The records:
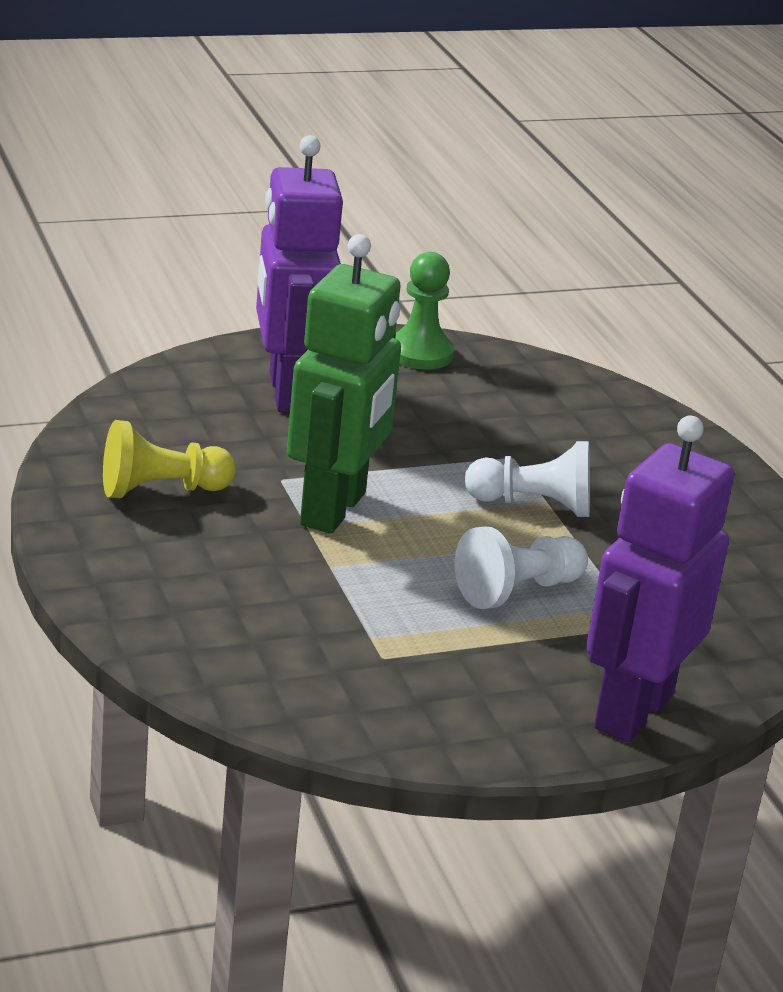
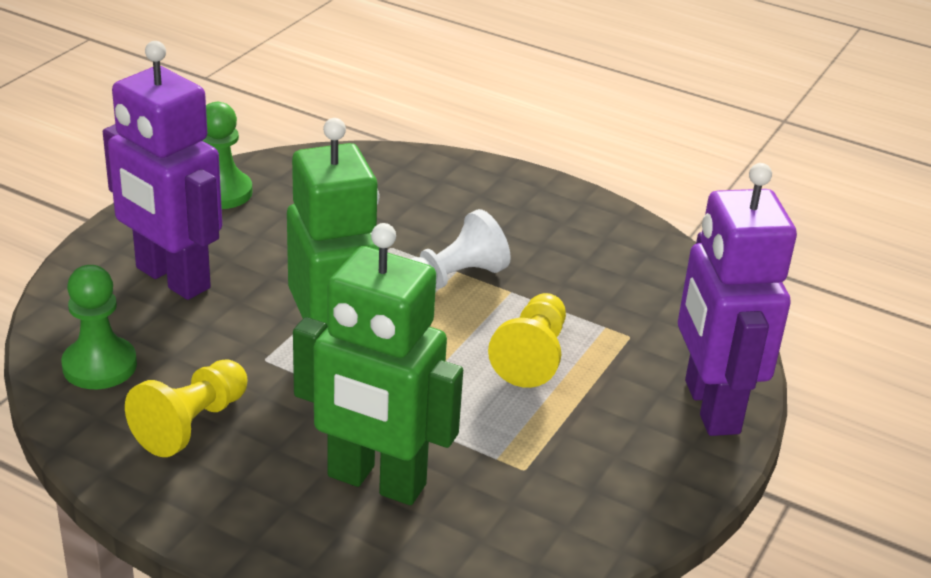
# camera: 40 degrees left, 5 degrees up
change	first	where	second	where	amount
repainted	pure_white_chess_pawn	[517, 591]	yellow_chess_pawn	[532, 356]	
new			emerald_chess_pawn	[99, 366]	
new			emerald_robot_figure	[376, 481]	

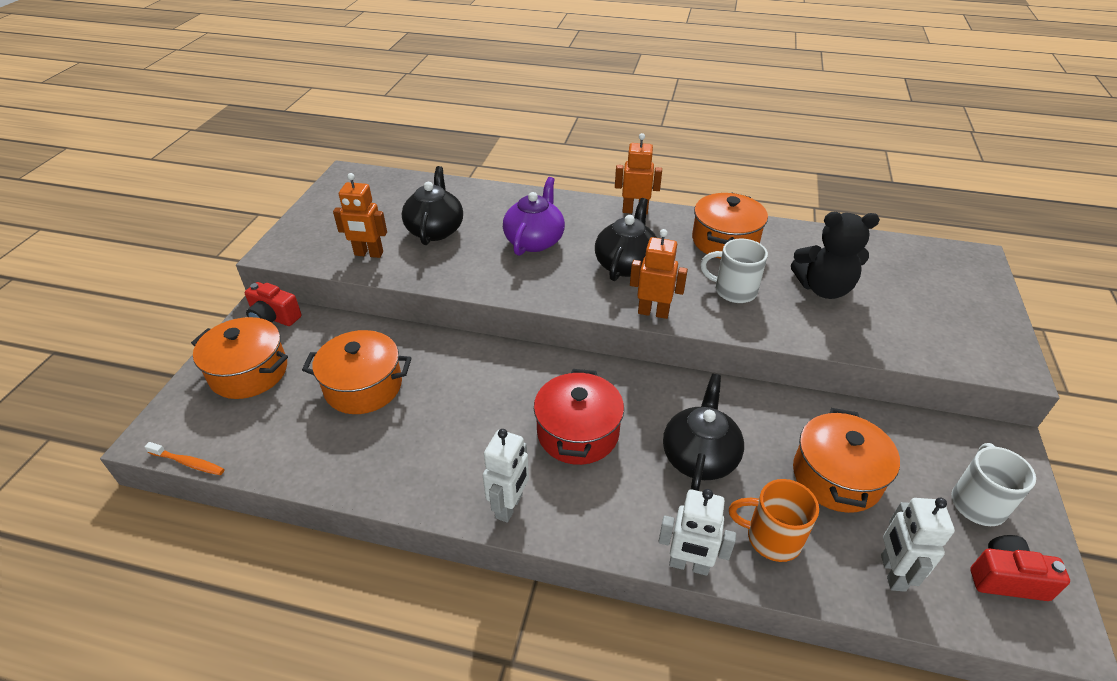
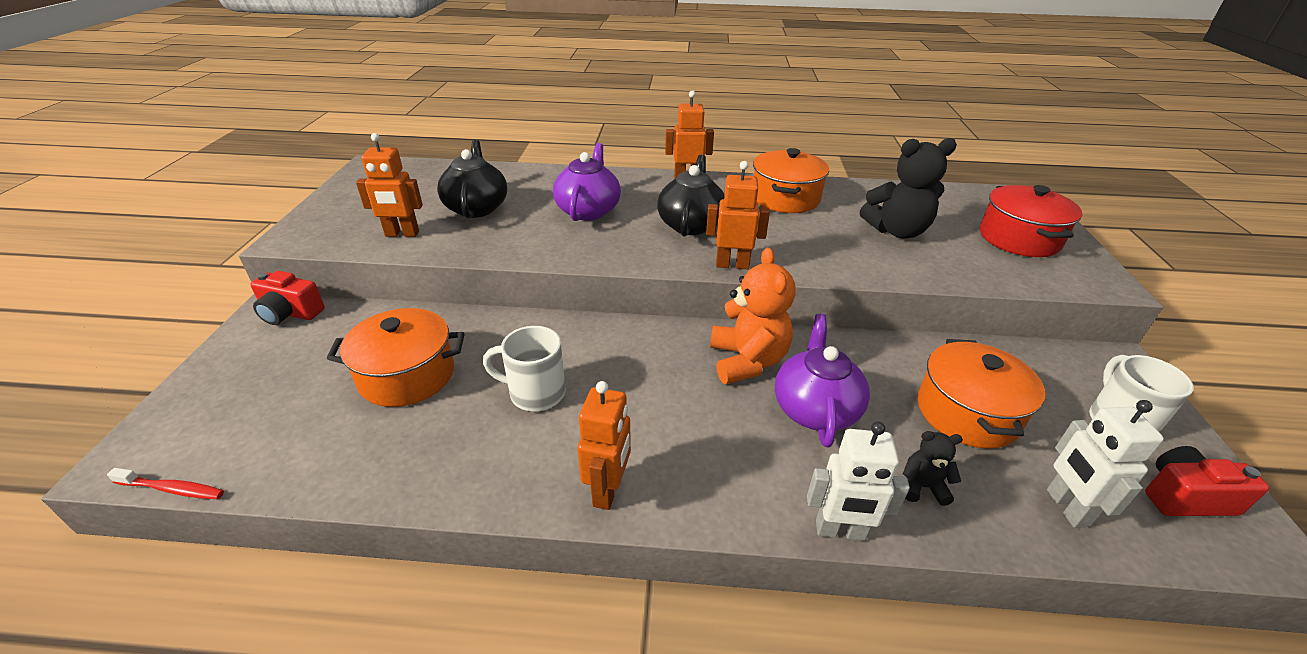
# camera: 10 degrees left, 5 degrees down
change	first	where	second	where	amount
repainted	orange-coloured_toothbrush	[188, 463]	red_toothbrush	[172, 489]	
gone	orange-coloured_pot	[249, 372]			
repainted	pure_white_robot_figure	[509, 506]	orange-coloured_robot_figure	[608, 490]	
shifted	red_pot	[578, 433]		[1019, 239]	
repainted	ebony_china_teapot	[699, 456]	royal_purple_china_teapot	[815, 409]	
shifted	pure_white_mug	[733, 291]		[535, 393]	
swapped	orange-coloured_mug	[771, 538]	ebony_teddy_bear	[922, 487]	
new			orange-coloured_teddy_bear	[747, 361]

Goal of the exercise:
Repeat the material above exactly; pictures do not belong in the copy.

Response:
# camera: 40 degrees left, 5 degrees up
change	first	where	second	where	amount
repainted	pure_white_chess_pawn	[517, 591]	yellow_chess_pawn	[532, 356]	
new			emerald_chess_pawn	[99, 366]	
new			emerald_robot_figure	[376, 481]	

# camera: 10 degrees left, 5 degrees down
change	first	where	second	where	amount
repainted	orange-coloured_toothbrush	[188, 463]	red_toothbrush	[172, 489]	
gone	orange-coloured_pot	[249, 372]			
repainted	pure_white_robot_figure	[509, 506]	orange-coloured_robot_figure	[608, 490]	
shifted	red_pot	[578, 433]		[1019, 239]	
repainted	ebony_china_teapot	[699, 456]	royal_purple_china_teapot	[815, 409]	
shifted	pure_white_mug	[733, 291]		[535, 393]	
swapped	orange-coloured_mug	[771, 538]	ebony_teddy_bear	[922, 487]	
new			orange-coloured_teddy_bear	[747, 361]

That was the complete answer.